_Data for the task_.
########################################

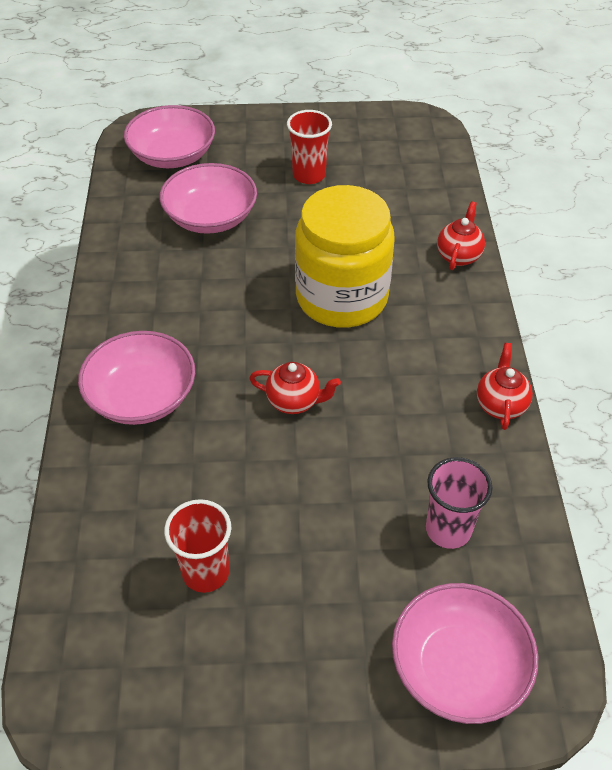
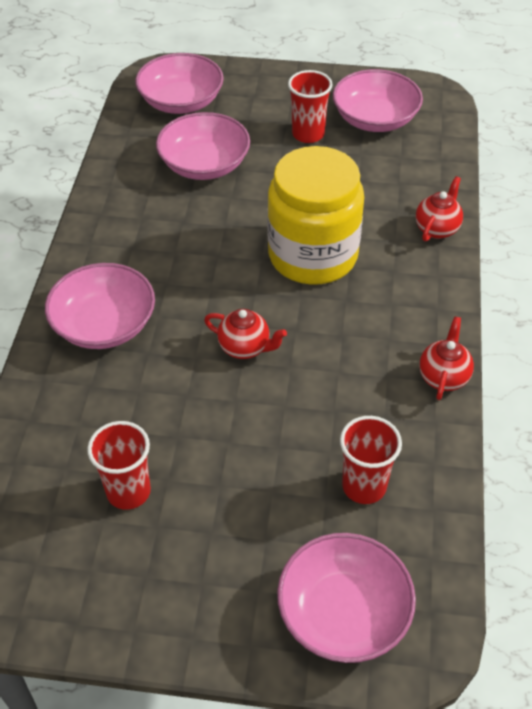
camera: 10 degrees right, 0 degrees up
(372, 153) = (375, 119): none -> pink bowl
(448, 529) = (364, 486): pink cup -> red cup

########################################

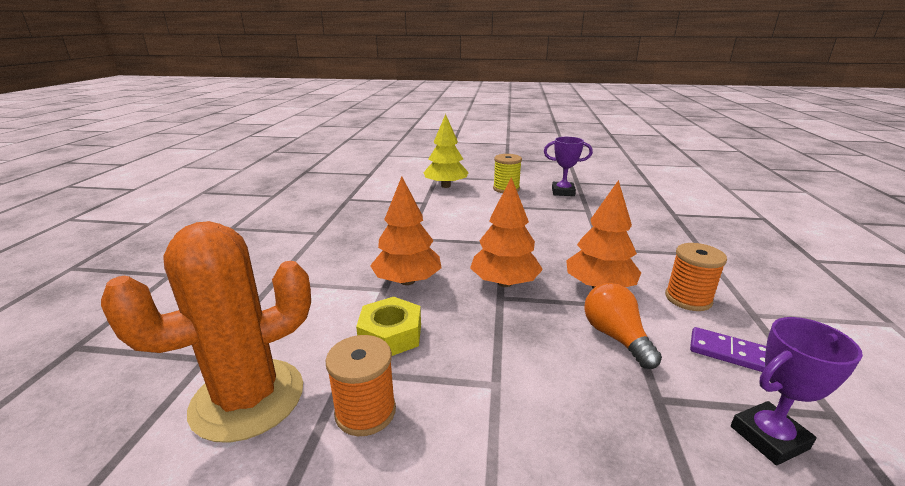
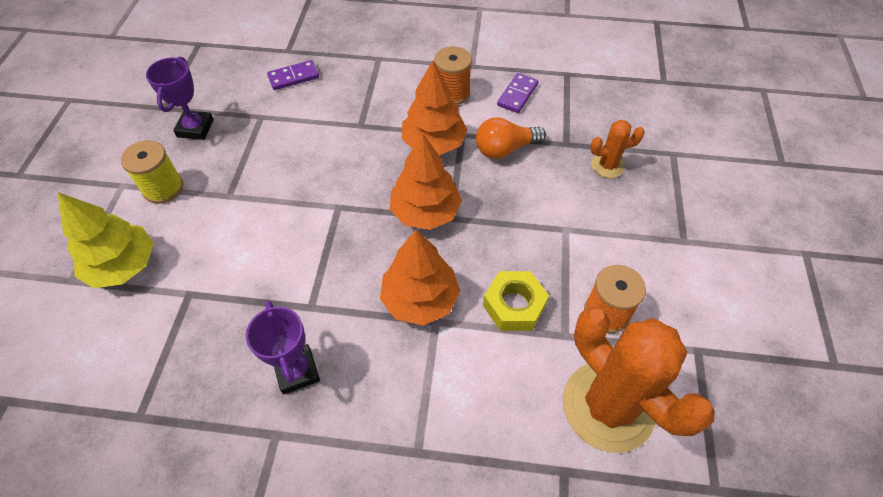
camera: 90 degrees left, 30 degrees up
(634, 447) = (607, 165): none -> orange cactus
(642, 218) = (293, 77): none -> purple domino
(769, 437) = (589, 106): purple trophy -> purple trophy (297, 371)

########################################

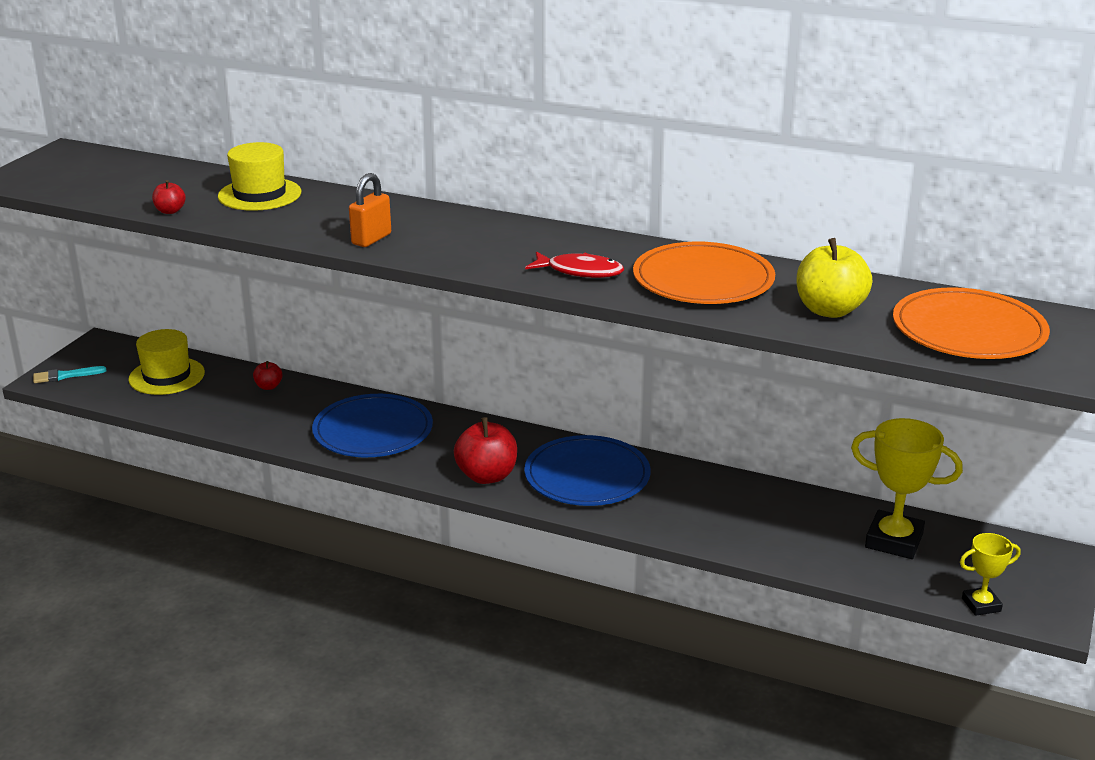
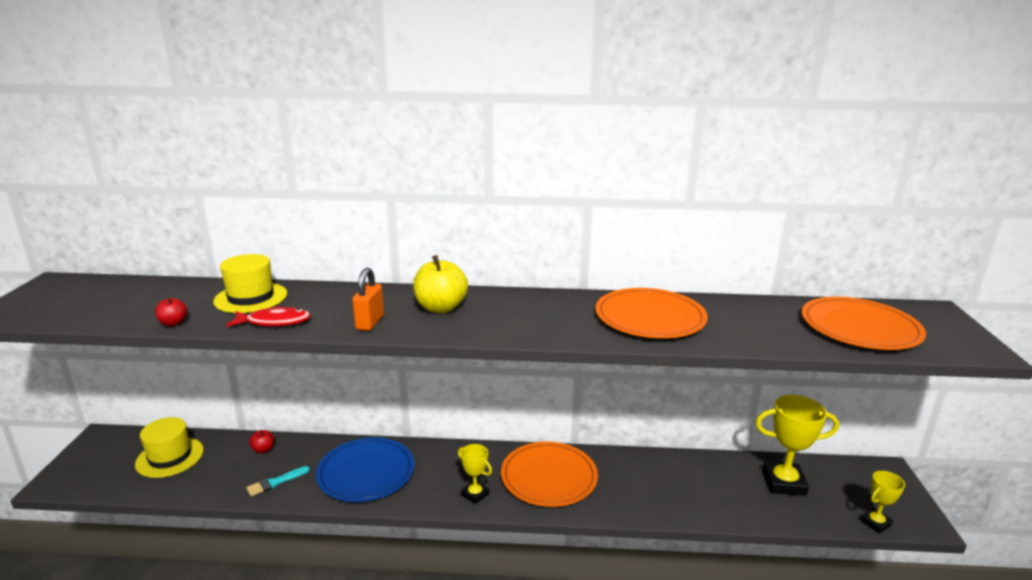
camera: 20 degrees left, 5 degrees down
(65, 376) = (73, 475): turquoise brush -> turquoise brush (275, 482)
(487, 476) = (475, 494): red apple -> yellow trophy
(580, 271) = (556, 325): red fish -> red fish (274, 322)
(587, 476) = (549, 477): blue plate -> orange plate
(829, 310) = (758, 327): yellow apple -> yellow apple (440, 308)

########################################

Return, from the data, each line where the string "apple" occurs.

_Solution to the problem_.
(487, 476) = (475, 494): red apple -> yellow trophy
(829, 310) = (758, 327): yellow apple -> yellow apple (440, 308)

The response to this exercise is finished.